» **WHAT TO WORK ON**:
Each line holding the string "colour" is to be copied from the data.

» **DATA SHOWN**:
══════════
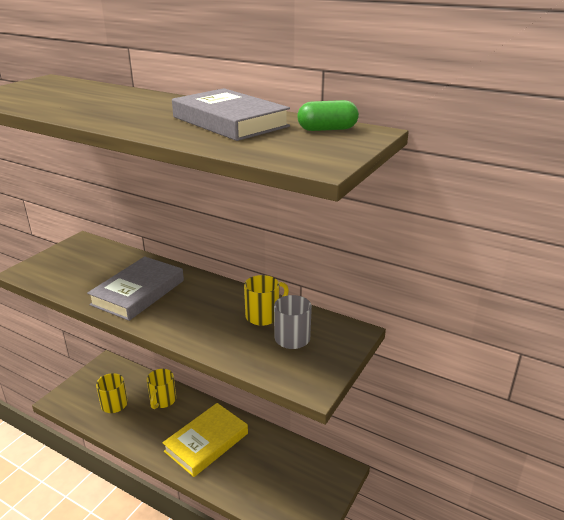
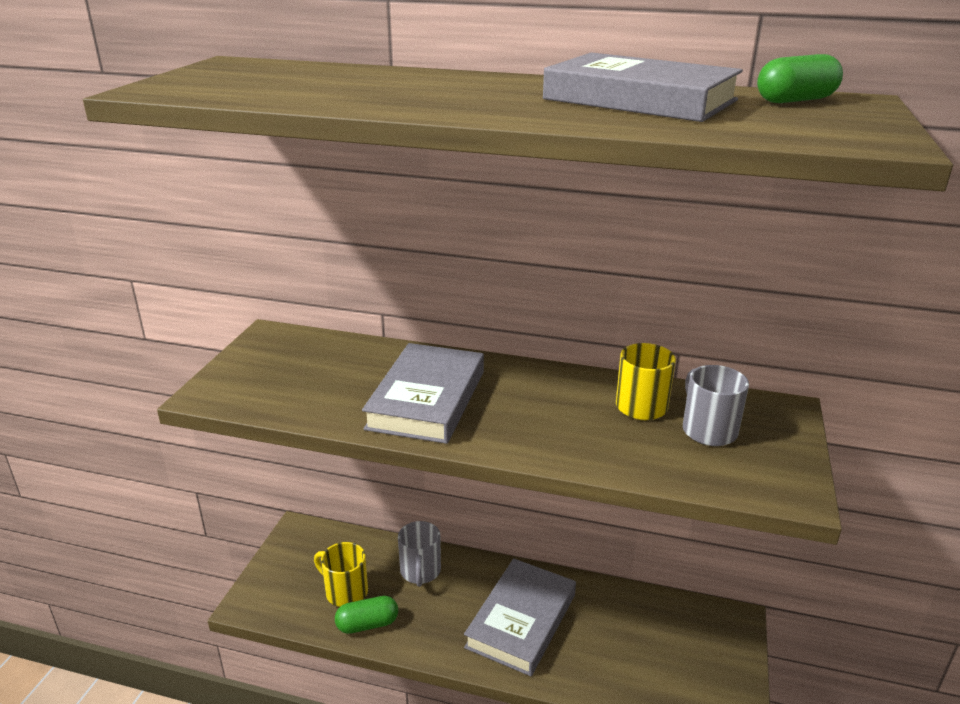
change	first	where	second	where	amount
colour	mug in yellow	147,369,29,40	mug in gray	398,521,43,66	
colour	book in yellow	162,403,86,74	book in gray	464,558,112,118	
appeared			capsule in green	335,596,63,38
══════════
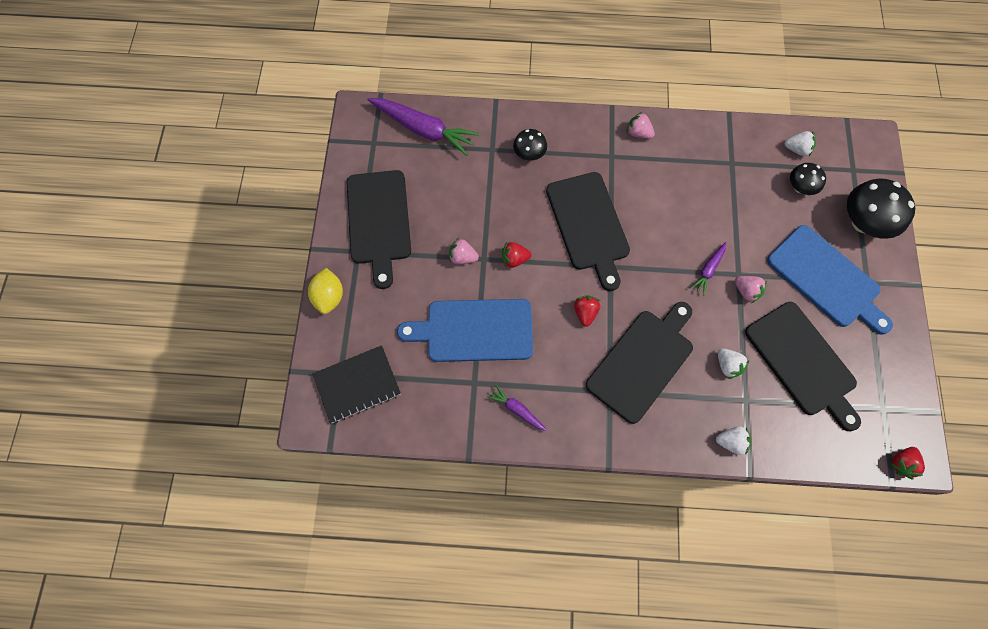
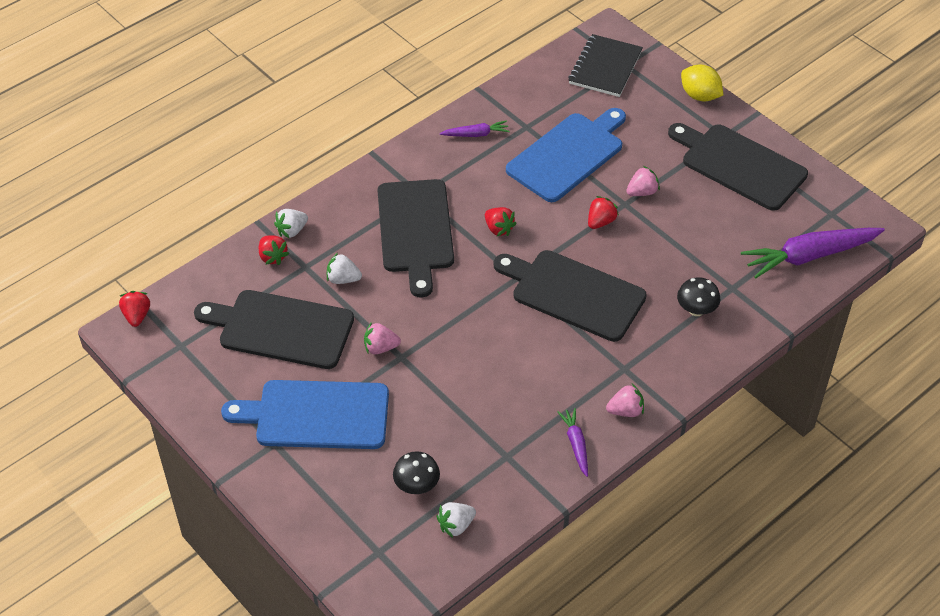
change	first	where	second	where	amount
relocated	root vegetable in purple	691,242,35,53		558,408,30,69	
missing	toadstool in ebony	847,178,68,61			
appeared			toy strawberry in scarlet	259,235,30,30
══════════
» **EXPECTED ANSWER**:
colour	mug in yellow	147,369,29,40	mug in gray	398,521,43,66	
colour	book in yellow	162,403,86,74	book in gray	464,558,112,118	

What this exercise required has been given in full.